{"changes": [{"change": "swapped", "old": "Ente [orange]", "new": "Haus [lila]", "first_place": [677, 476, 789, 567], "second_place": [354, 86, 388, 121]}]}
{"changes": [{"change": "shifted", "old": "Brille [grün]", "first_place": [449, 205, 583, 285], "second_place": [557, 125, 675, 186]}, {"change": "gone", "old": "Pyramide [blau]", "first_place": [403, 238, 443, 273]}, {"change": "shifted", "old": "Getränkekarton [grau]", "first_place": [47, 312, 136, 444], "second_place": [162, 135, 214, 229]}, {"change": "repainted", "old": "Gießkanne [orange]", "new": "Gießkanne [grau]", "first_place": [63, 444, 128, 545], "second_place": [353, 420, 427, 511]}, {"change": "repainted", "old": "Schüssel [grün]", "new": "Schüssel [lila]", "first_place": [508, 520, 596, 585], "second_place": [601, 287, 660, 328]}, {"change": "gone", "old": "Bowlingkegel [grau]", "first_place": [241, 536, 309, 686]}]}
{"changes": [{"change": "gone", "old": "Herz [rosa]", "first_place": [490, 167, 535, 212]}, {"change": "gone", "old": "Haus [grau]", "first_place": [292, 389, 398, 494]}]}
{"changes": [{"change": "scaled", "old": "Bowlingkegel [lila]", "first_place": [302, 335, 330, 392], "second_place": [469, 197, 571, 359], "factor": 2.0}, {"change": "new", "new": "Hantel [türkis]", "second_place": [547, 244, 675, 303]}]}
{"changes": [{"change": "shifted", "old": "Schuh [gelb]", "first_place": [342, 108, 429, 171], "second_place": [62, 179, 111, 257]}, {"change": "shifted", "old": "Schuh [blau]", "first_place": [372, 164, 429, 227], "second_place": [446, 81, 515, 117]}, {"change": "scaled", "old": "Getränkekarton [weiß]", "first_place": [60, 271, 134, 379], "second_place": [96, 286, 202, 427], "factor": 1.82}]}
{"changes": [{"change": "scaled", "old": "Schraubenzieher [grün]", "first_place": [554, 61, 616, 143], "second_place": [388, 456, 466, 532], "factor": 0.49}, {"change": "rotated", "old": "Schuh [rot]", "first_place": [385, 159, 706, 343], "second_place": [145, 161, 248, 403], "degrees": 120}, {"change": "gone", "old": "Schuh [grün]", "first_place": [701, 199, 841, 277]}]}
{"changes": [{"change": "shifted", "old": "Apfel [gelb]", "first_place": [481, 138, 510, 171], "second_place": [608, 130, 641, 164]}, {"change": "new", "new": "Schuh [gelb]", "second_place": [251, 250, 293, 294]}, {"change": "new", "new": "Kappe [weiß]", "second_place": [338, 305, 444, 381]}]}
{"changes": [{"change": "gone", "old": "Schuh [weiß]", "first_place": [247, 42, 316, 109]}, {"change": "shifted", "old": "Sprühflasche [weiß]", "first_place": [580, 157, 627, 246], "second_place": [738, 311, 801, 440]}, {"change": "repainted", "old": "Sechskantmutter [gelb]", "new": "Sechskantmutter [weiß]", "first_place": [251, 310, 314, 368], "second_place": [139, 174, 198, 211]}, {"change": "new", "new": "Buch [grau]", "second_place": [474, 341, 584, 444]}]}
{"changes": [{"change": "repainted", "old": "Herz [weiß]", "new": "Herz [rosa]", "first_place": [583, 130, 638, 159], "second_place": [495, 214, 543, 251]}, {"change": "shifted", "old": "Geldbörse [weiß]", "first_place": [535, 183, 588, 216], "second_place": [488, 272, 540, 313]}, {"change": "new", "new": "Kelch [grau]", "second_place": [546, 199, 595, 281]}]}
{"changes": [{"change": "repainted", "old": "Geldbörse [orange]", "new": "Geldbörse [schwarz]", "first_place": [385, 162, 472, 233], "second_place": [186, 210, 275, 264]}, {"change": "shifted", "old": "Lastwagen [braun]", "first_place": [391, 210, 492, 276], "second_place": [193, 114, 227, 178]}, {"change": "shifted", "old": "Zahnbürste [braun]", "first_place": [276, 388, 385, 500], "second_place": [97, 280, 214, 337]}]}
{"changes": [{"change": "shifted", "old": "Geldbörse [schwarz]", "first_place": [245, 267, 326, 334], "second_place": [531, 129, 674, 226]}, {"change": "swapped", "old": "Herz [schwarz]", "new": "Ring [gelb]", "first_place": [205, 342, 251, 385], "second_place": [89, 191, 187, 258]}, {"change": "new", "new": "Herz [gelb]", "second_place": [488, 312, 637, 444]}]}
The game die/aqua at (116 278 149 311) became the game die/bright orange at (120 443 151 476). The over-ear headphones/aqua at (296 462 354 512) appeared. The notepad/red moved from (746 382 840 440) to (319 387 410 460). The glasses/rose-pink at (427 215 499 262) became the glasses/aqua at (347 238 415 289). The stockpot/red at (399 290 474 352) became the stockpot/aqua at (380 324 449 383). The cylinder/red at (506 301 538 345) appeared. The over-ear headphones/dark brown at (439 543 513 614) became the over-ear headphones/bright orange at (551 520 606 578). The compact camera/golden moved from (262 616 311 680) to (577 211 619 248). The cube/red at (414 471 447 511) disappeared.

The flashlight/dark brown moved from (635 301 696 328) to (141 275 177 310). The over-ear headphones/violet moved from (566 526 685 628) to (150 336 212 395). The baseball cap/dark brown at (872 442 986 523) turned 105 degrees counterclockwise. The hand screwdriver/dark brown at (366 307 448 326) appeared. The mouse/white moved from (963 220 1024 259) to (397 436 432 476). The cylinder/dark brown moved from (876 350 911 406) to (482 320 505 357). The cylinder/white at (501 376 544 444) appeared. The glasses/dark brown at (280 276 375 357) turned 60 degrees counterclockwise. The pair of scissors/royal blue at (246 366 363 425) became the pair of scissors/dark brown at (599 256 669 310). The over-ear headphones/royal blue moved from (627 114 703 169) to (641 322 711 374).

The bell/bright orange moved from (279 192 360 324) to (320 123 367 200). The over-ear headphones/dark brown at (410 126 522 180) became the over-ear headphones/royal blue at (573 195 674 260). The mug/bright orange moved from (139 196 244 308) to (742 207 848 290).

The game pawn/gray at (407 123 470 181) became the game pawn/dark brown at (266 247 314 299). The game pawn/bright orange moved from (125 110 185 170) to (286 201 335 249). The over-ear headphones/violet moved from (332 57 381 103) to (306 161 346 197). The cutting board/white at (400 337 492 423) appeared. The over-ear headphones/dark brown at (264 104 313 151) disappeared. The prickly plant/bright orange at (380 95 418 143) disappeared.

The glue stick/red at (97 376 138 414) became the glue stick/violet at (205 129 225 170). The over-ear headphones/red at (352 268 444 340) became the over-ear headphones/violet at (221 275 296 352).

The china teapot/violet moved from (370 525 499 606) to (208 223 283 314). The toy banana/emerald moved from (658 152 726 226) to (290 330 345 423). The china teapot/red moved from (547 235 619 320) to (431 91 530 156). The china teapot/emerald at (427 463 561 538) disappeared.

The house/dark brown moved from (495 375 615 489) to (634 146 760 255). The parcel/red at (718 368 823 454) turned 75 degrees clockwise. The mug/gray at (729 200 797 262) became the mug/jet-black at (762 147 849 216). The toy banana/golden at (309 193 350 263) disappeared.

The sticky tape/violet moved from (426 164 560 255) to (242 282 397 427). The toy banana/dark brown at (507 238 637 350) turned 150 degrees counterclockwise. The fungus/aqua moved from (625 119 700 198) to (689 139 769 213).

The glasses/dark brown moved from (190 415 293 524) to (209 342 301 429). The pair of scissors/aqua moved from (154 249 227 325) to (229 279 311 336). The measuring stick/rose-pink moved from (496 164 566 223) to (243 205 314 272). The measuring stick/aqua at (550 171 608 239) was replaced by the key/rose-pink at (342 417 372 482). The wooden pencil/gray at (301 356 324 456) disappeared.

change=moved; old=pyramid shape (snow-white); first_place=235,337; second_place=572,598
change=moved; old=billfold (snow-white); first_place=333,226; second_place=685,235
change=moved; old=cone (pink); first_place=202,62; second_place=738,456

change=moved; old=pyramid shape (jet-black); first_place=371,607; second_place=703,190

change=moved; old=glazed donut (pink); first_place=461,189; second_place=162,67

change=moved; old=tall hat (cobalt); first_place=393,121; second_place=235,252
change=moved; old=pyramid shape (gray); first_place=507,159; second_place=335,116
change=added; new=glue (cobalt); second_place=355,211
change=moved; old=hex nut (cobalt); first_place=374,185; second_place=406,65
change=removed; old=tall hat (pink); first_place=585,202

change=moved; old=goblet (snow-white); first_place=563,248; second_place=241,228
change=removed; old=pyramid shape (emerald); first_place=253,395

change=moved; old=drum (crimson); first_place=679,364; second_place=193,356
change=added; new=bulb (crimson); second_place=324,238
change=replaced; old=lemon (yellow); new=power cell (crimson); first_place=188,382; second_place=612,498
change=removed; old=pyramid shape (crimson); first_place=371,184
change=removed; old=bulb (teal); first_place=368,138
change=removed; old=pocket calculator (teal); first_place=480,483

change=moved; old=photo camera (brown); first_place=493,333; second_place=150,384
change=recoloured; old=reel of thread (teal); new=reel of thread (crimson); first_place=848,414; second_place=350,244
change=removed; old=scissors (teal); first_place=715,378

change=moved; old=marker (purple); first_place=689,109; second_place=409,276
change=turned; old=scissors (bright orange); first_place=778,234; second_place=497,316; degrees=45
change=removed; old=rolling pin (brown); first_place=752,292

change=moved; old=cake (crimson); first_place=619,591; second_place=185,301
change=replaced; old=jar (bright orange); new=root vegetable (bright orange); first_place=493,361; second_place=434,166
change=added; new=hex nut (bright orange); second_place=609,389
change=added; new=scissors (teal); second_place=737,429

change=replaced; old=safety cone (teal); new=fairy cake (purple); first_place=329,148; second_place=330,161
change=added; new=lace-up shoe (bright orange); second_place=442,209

**Description of the task**
The answer is the run of lines above from the line containing "change=moved; old=pyramid shape (snow-white);" through the line containing "change=moved; old=billfold (snow-white);", copied exactly and alone.

**Reply**
change=moved; old=pyramid shape (snow-white); first_place=235,337; second_place=572,598
change=moved; old=billfold (snow-white); first_place=333,226; second_place=685,235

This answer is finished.